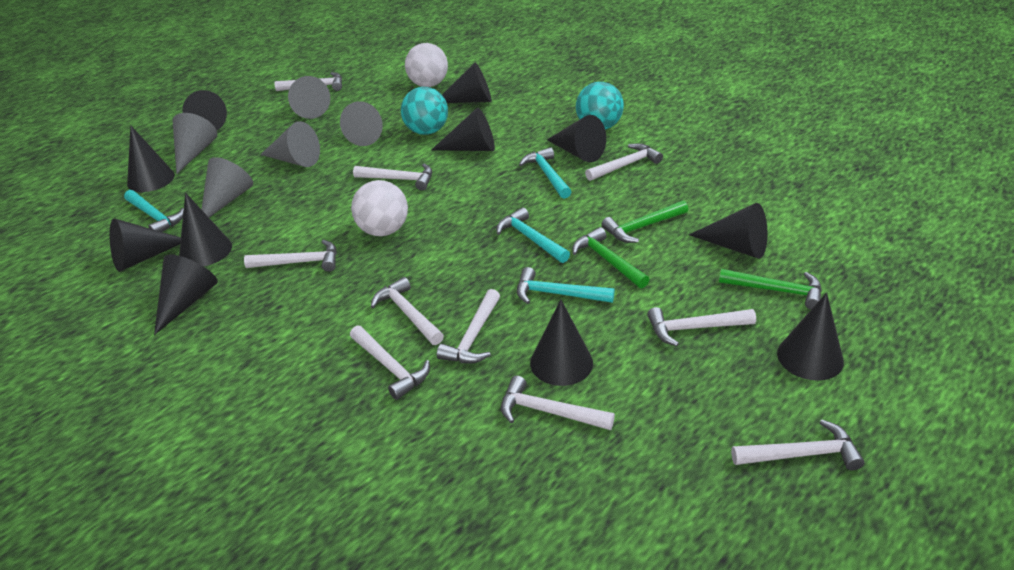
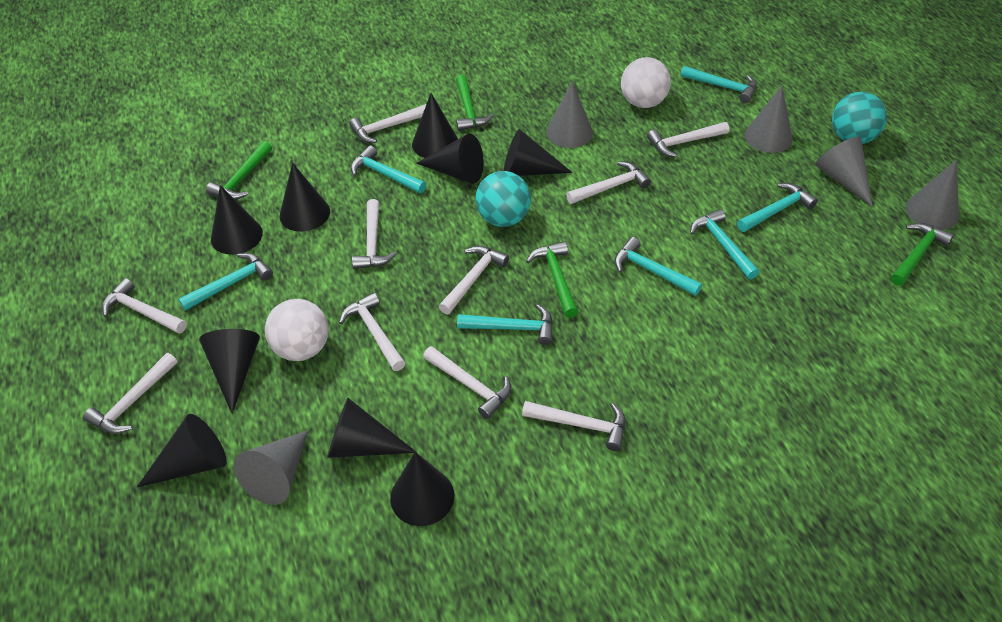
black cone: 11 -> 9
green hammer: 3 -> 4
turquoise hammer: 4 -> 7

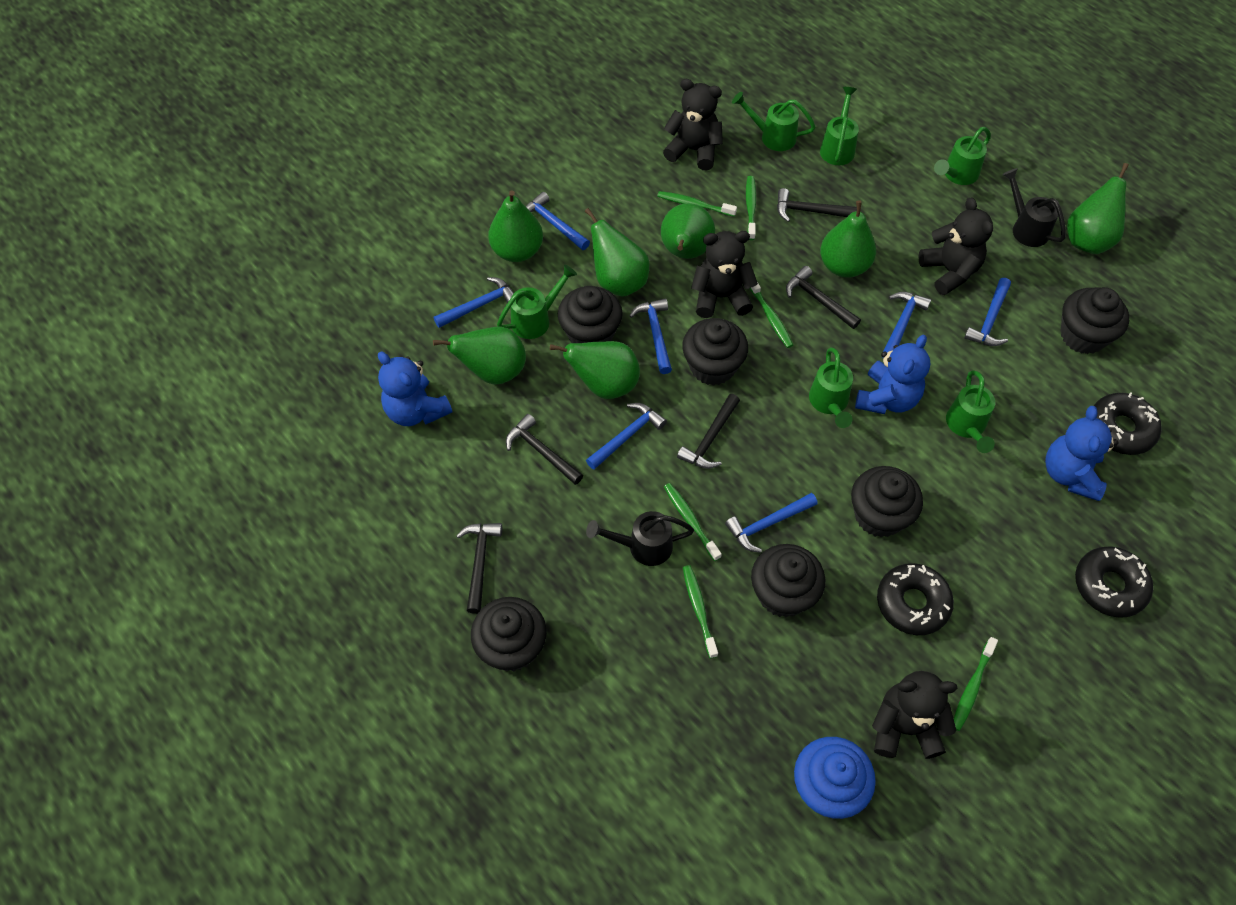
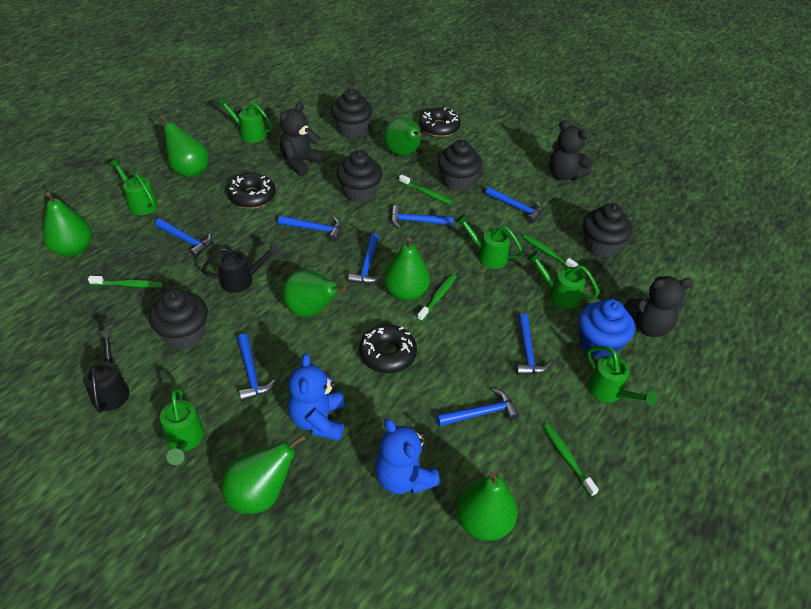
black cupcake: 6 -> 5
black hammer: 5 -> 0
black teddy bear: 4 -> 3
blue hammer: 7 -> 8
blue teddy bear: 3 -> 2
green toothbrush: 6 -> 5

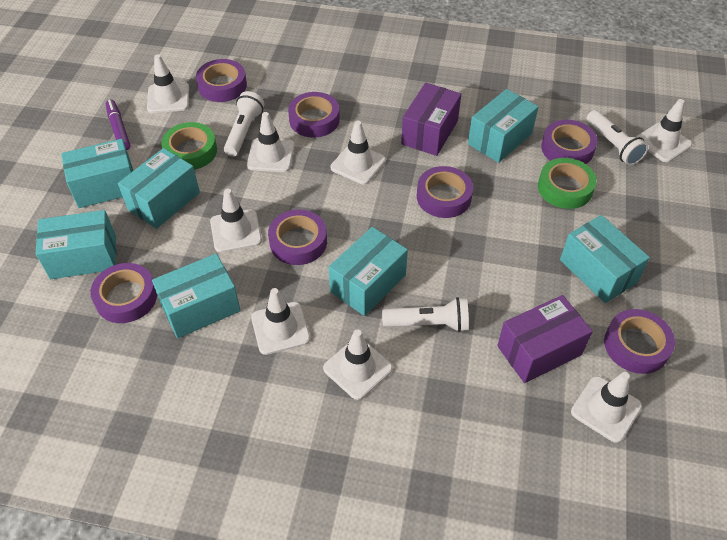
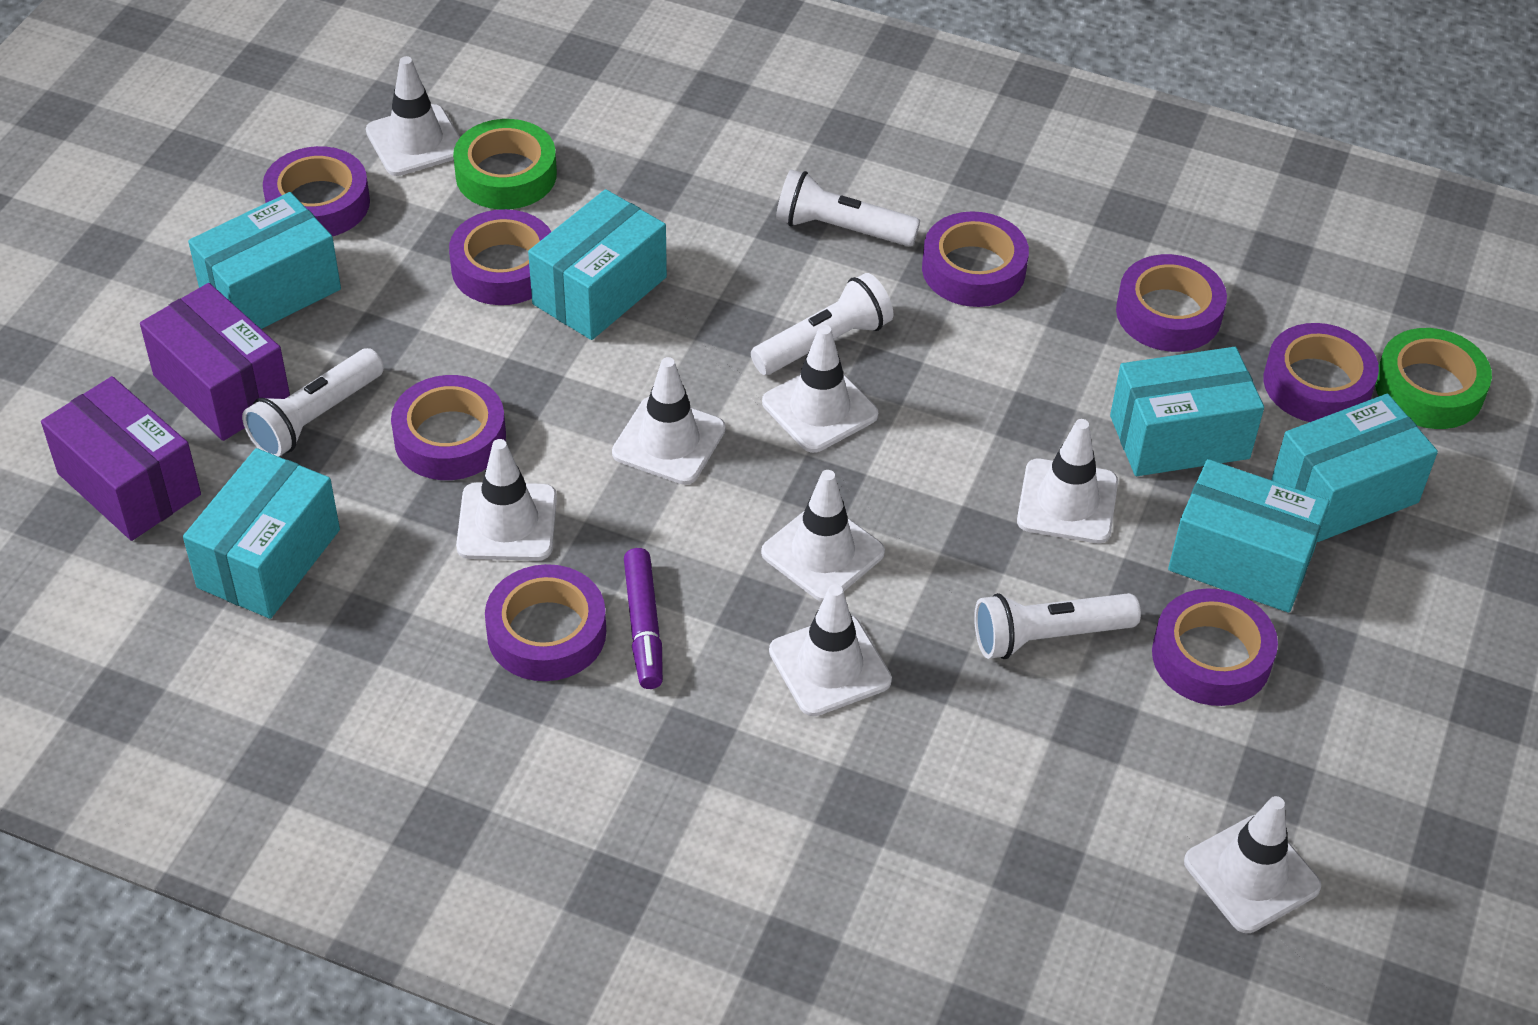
purple tape: 7 -> 8
turquoise box: 7 -> 6
white flashlight: 3 -> 4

Problem description -
Only exact duplicates of the lines from the one containing "green toothbrush: 6 -> 5" through the final line of the entries, both included, are needed, with pictures left out.

Answer space -
green toothbrush: 6 -> 5

purple tape: 7 -> 8
turquoise box: 7 -> 6
white flashlight: 3 -> 4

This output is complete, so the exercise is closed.